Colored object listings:
____

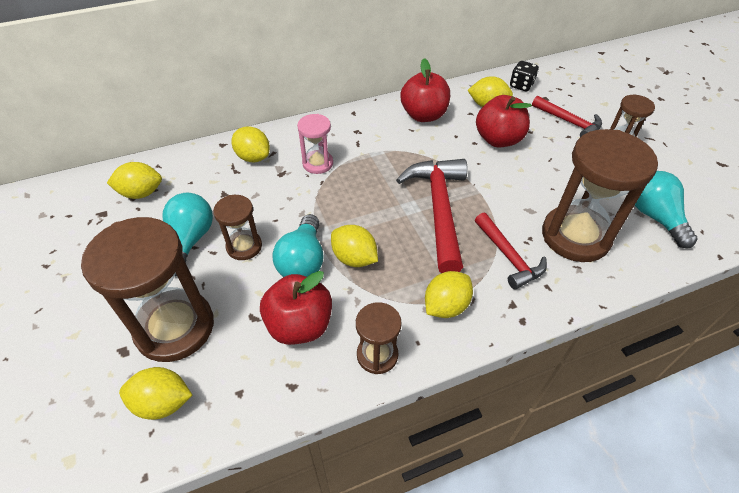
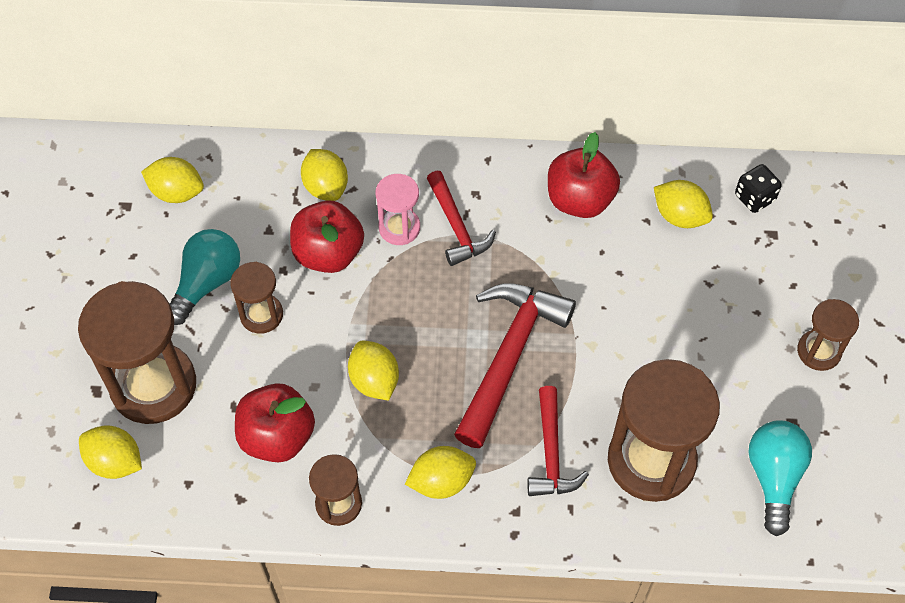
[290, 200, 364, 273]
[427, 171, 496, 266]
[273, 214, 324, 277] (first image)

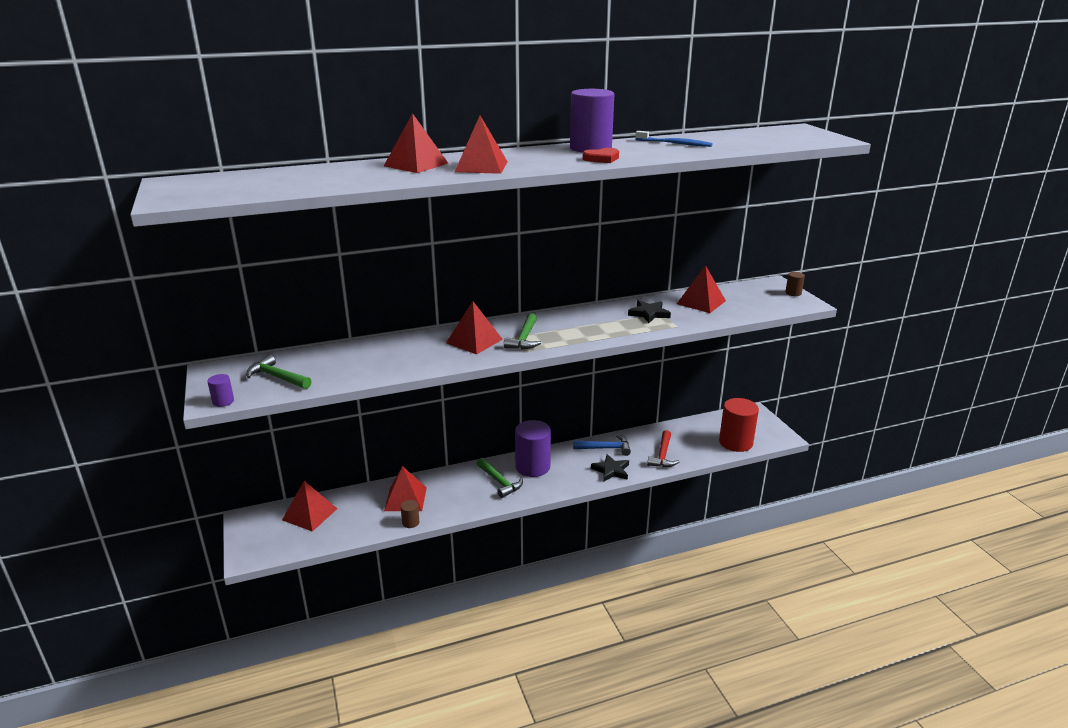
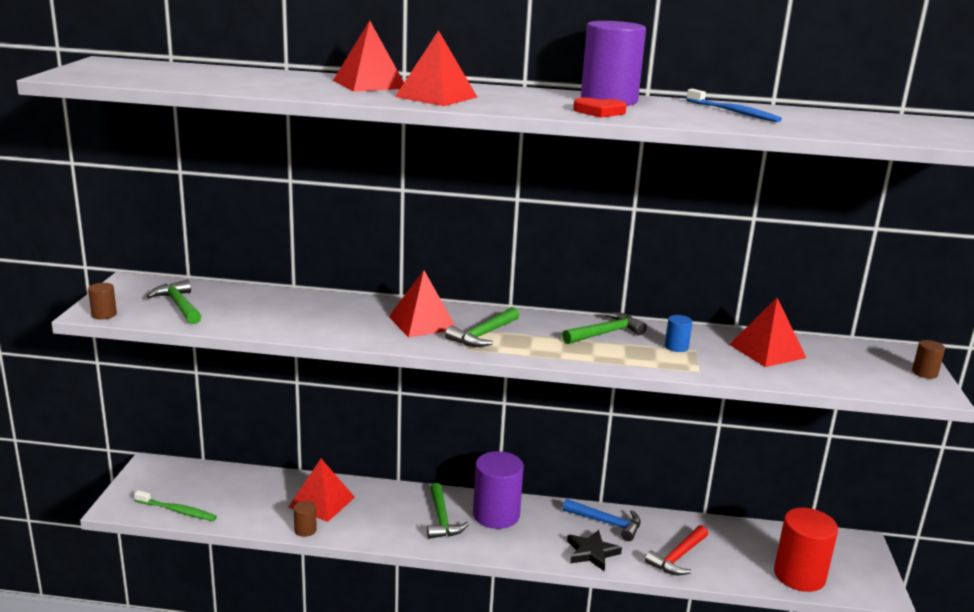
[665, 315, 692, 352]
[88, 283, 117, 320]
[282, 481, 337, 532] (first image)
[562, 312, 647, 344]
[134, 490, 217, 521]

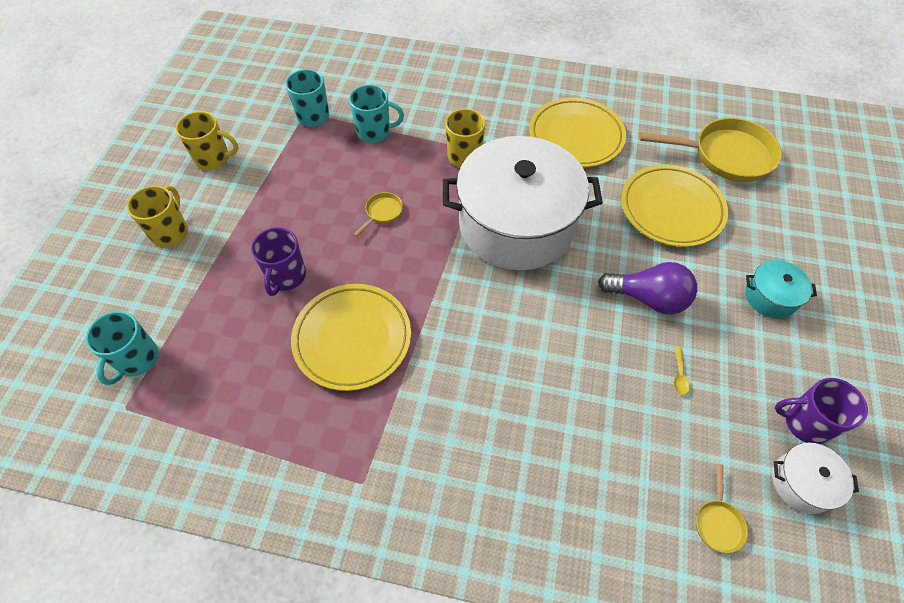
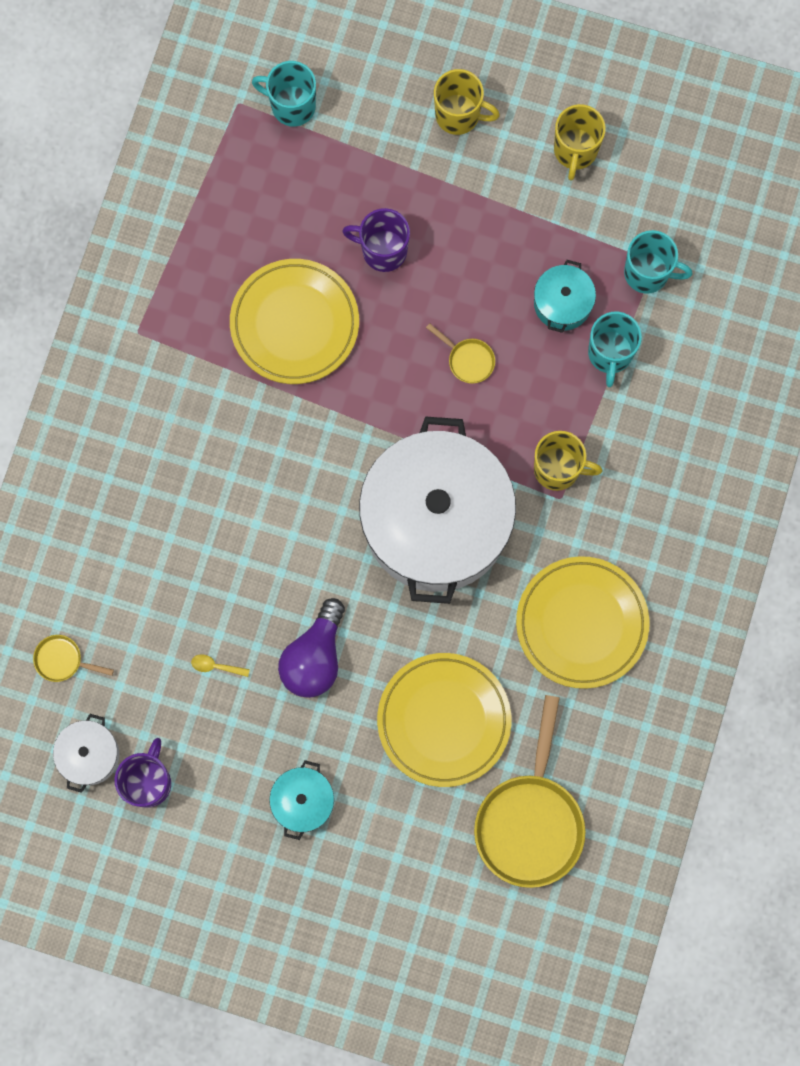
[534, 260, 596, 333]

____

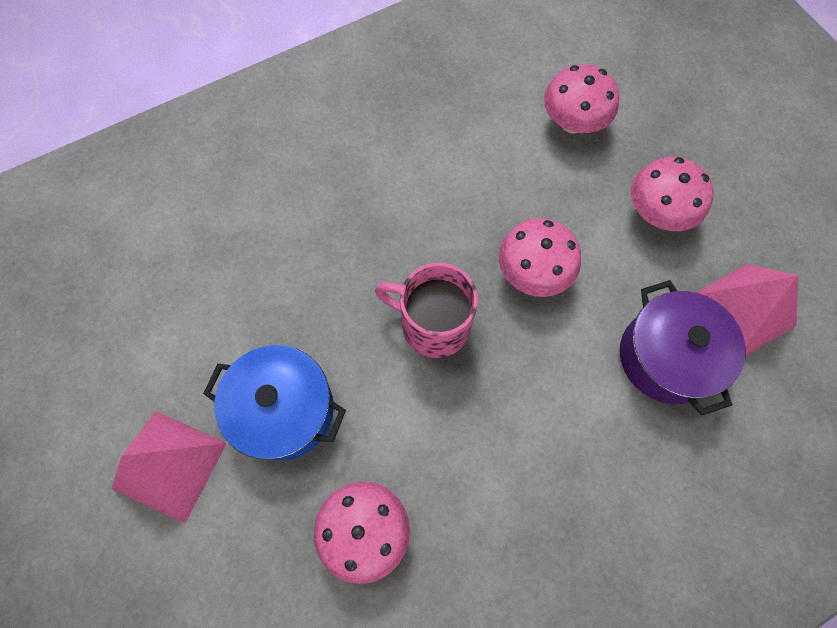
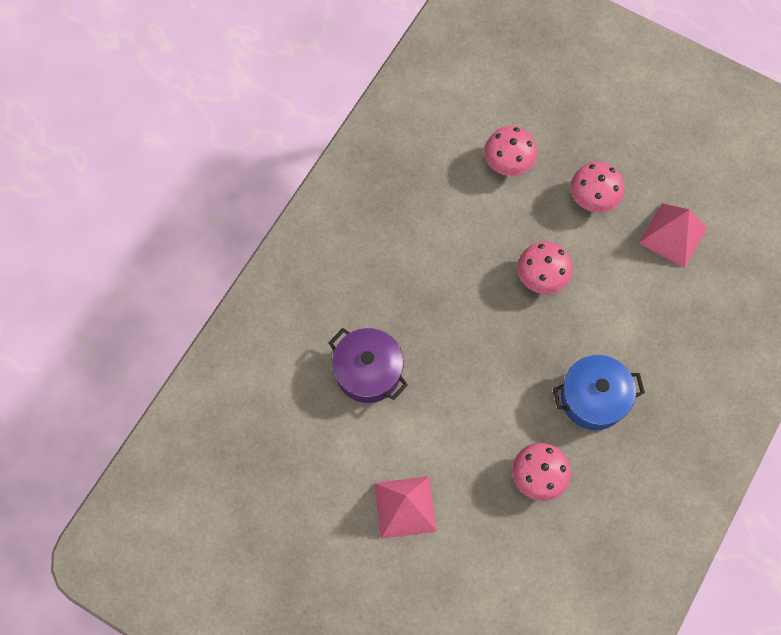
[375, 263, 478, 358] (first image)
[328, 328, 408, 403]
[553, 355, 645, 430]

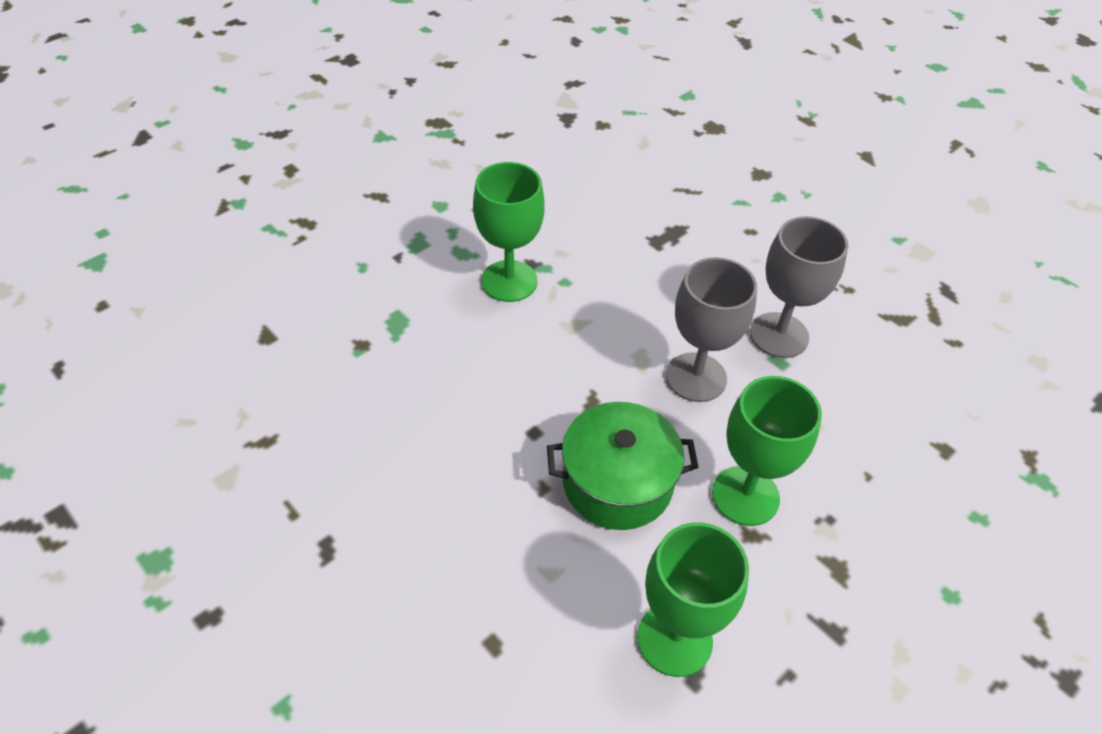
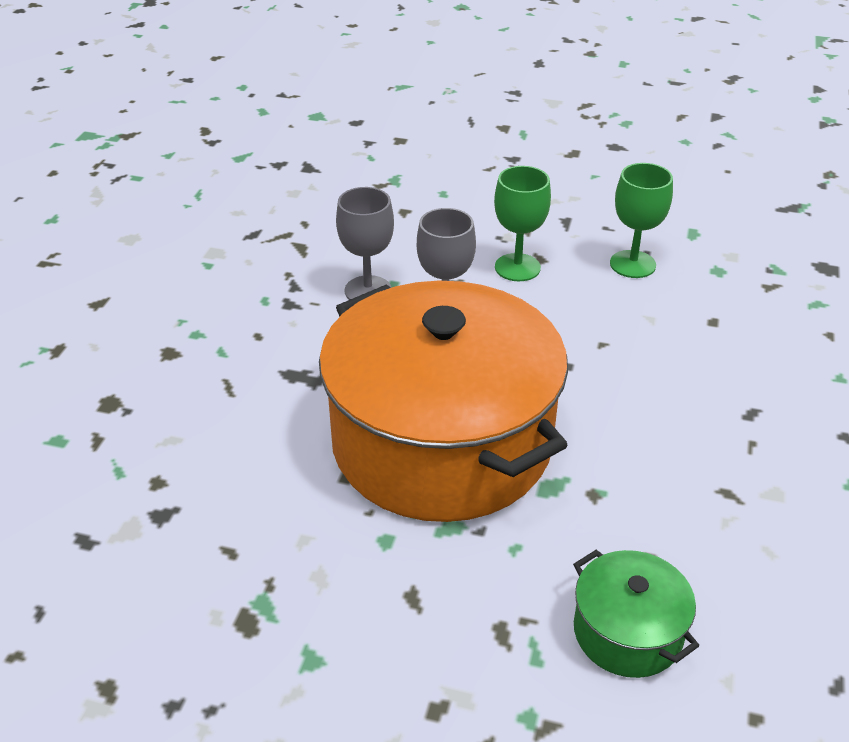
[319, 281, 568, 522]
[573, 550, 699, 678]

____

→ Work to be completed:
Look above for the line with "[290, 200, 364, 273]" and the line with "[534, 260, 596, 333]". Copy them and every line between, exactly, but no pictures.

→ Result of the exercise:
[290, 200, 364, 273]
[427, 171, 496, 266]
[273, 214, 324, 277] (first image)

[665, 315, 692, 352]
[88, 283, 117, 320]
[282, 481, 337, 532] (first image)
[562, 312, 647, 344]
[134, 490, 217, 521]

[534, 260, 596, 333]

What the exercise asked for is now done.